*** Opening The data ***
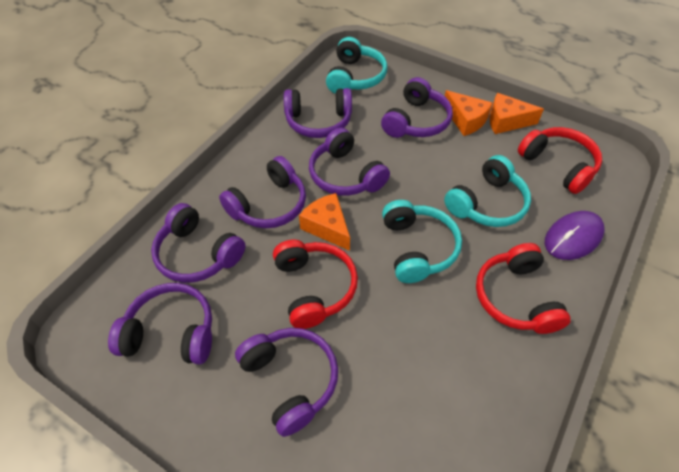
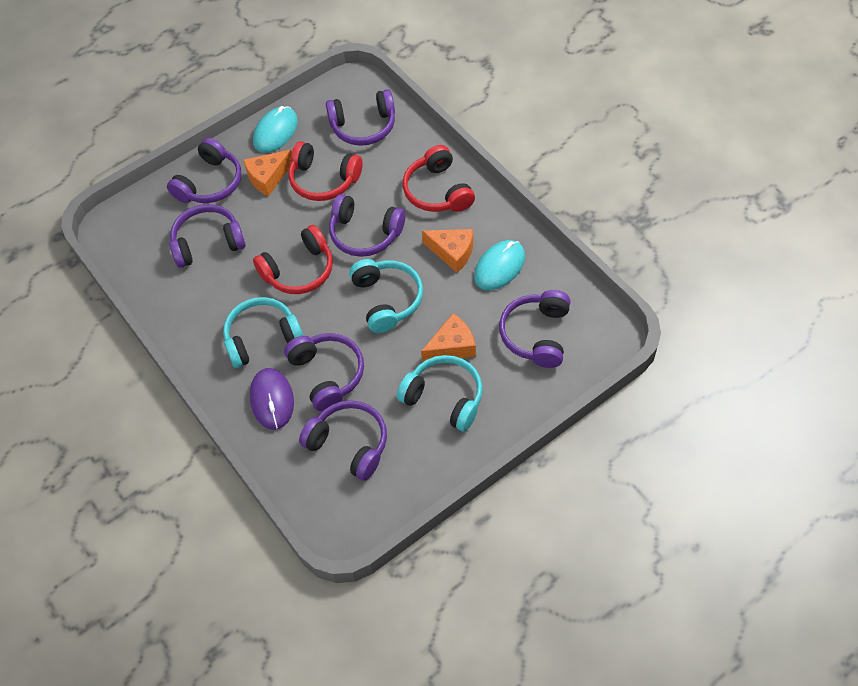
turquoise mouse: 0 -> 2

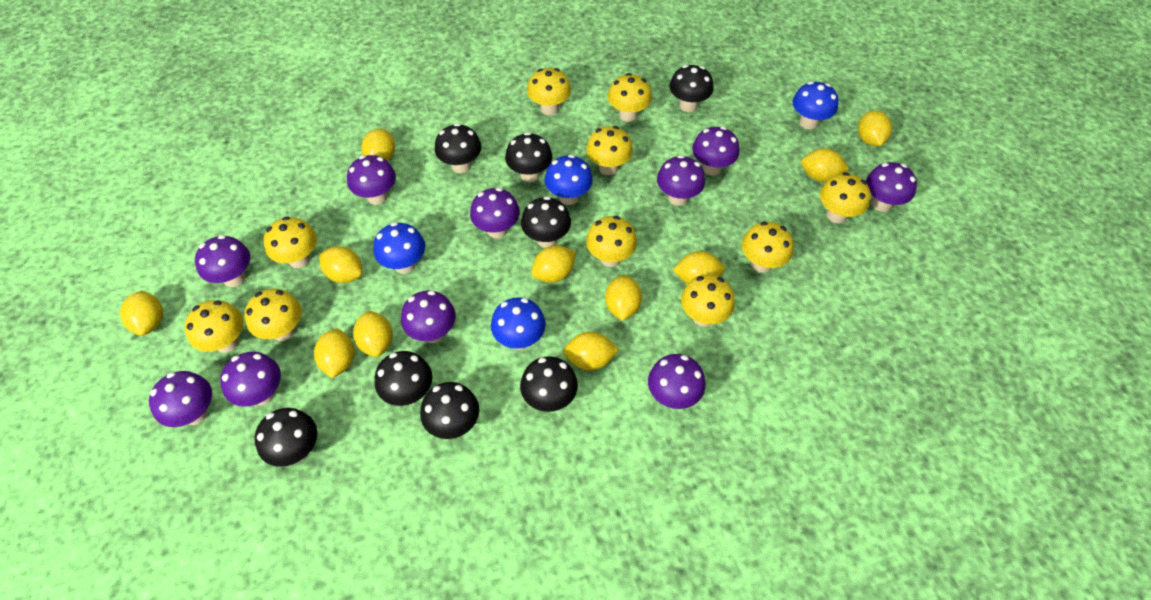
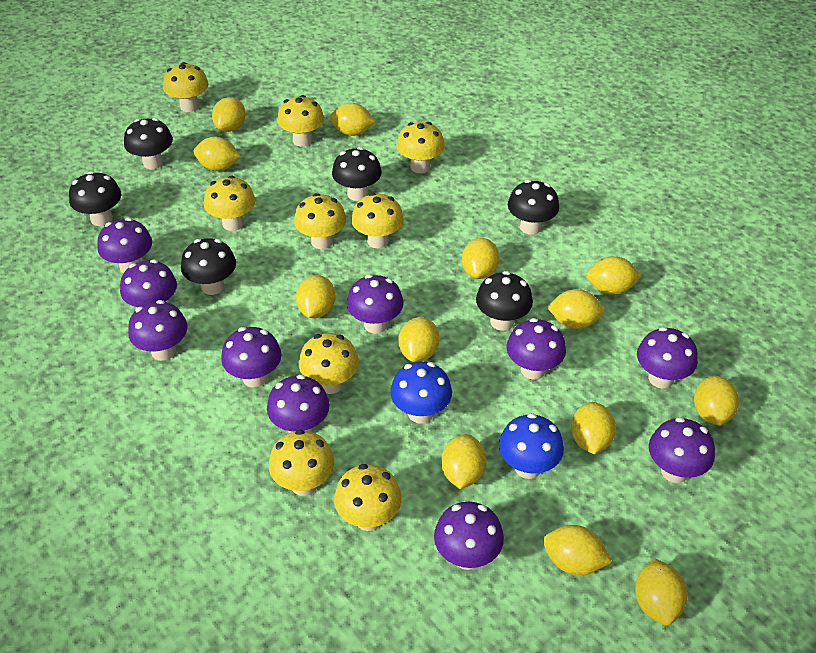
black mushroom: 8 -> 6
blue mushroom: 4 -> 2
yellow lemon: 11 -> 13
yellow mushroom: 10 -> 9

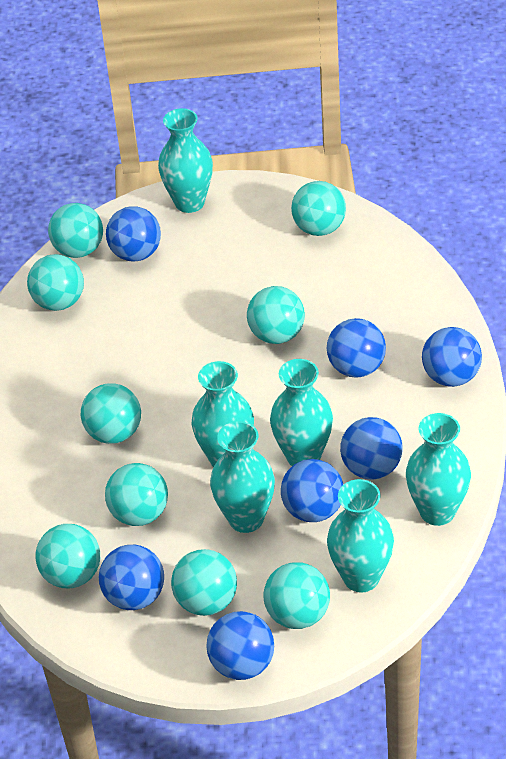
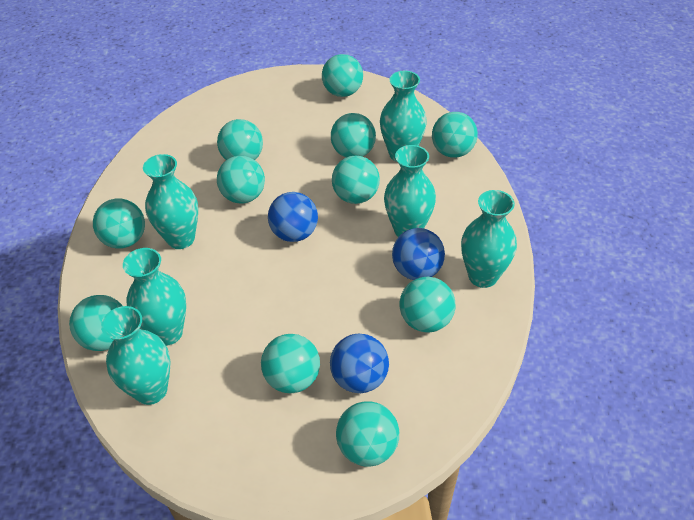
blue ball: 7 -> 3
turquoise ball: 9 -> 11

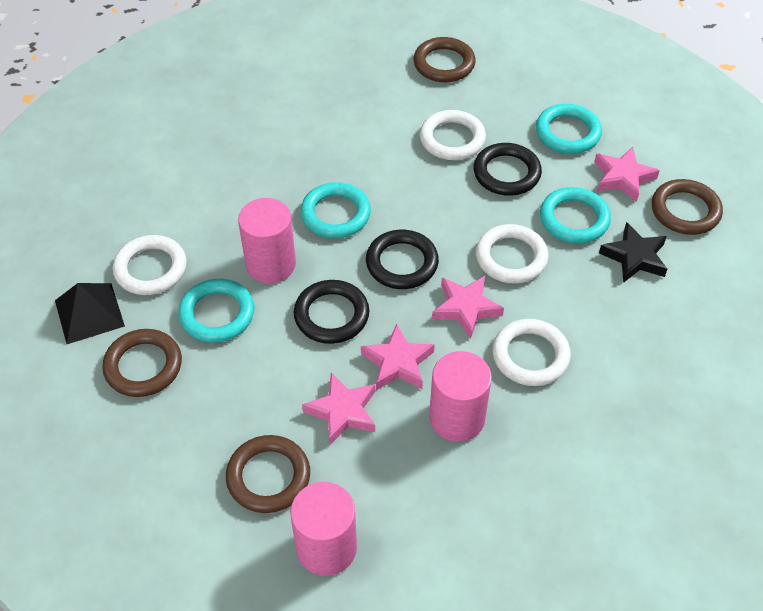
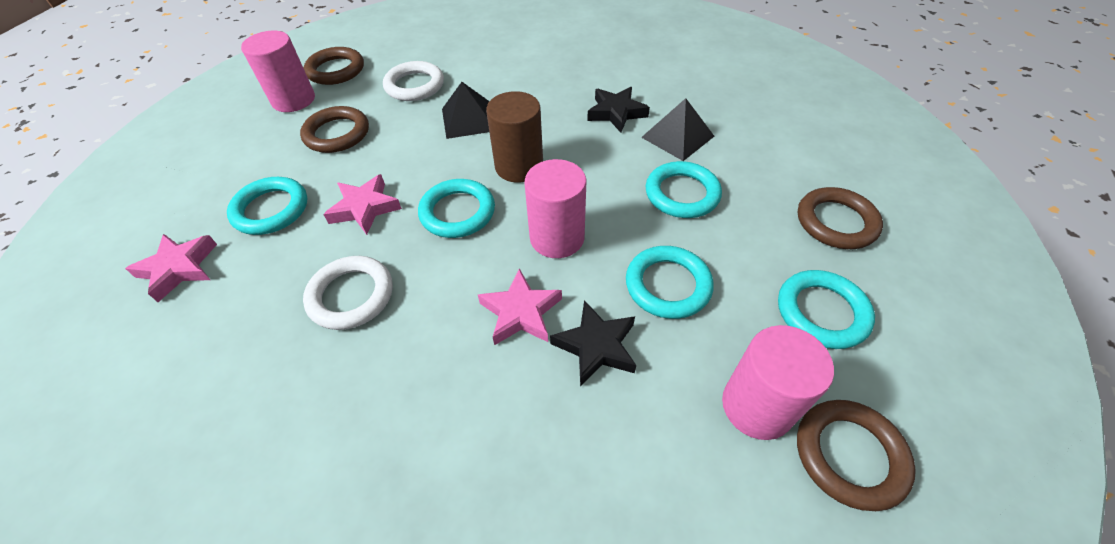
black pyramid: 1 -> 2
black ring: 3 -> 0
black star: 1 -> 2
brown cylinder: 0 -> 1
pink star: 4 -> 3
turquoise ring: 4 -> 5
white ring: 4 -> 2

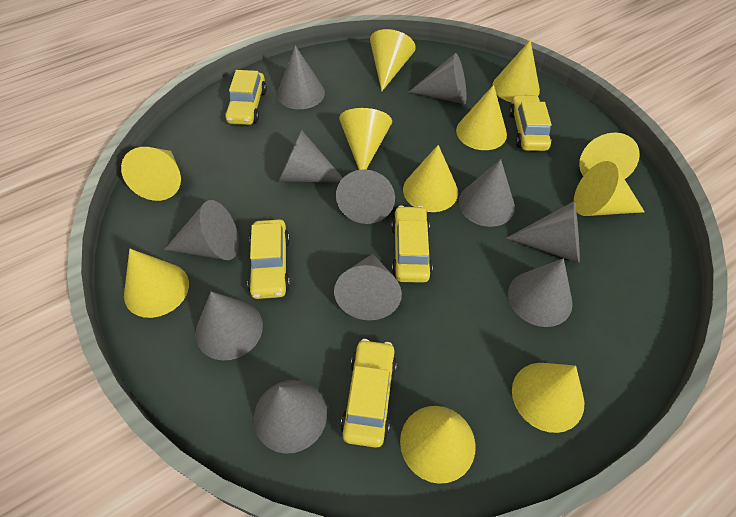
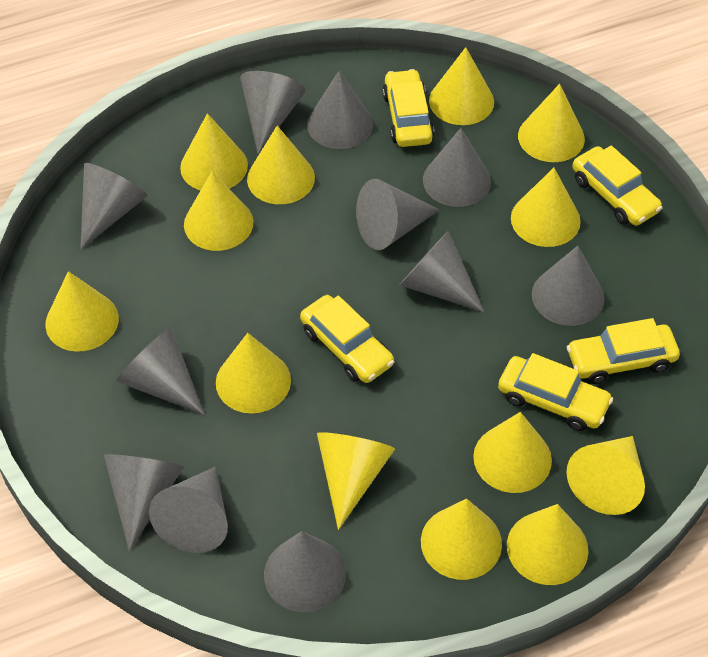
yellow cone: 11 -> 13

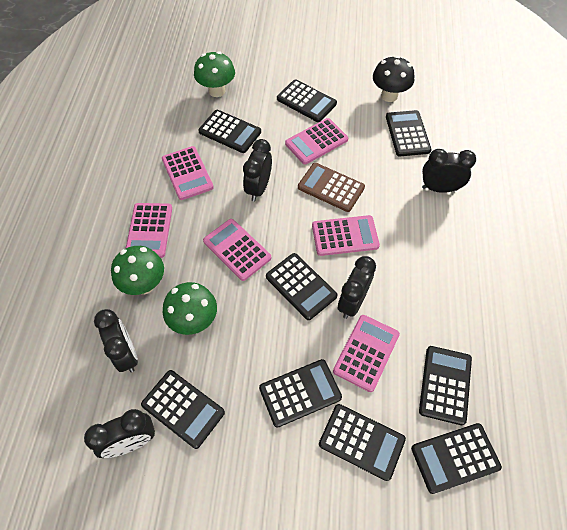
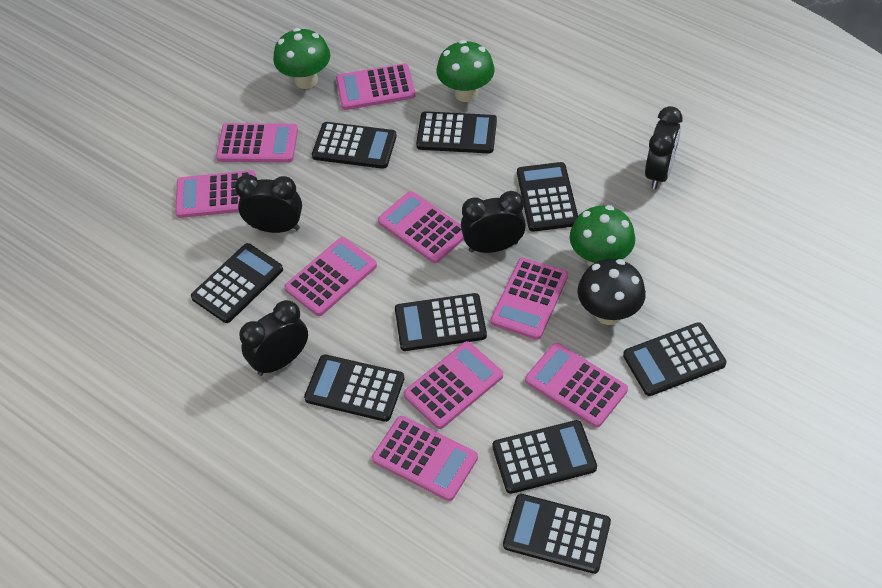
black clock: 5 -> 4
brown calculator: 1 -> 0
pink calculator: 6 -> 9

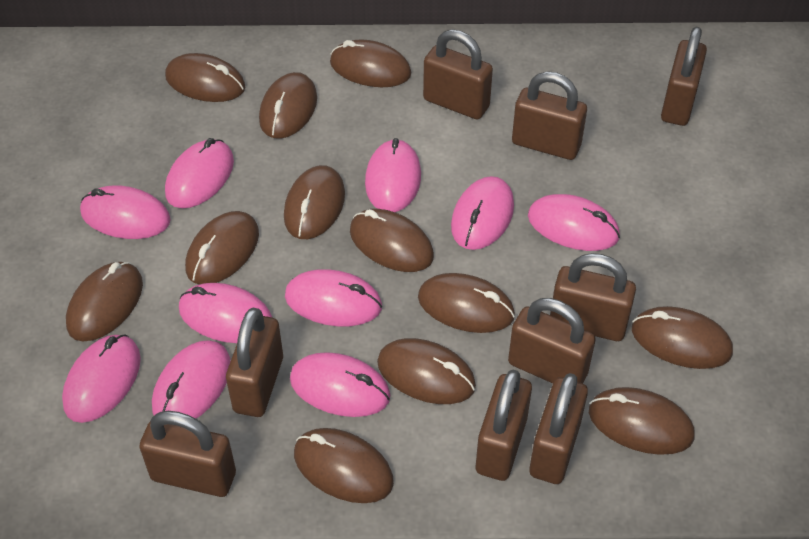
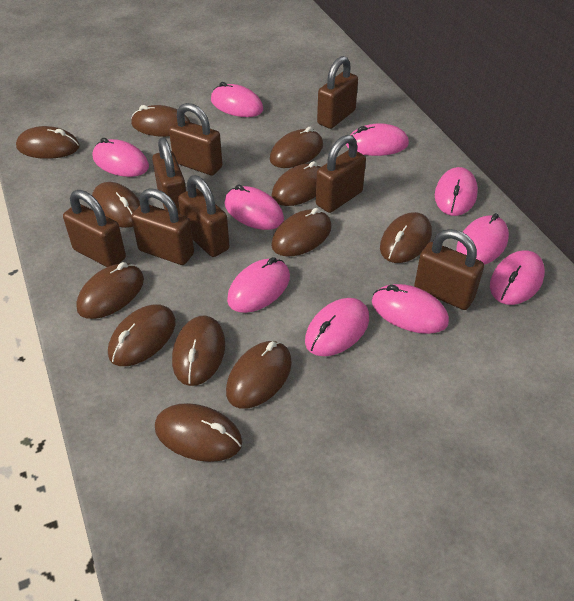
brown padlock: 9 -> 8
*** Closing The data ***
*Activity:* Every line of the material above that includes the string "mushroom" is required.

*Output:*
black mushroom: 8 -> 6
blue mushroom: 4 -> 2
yellow mushroom: 10 -> 9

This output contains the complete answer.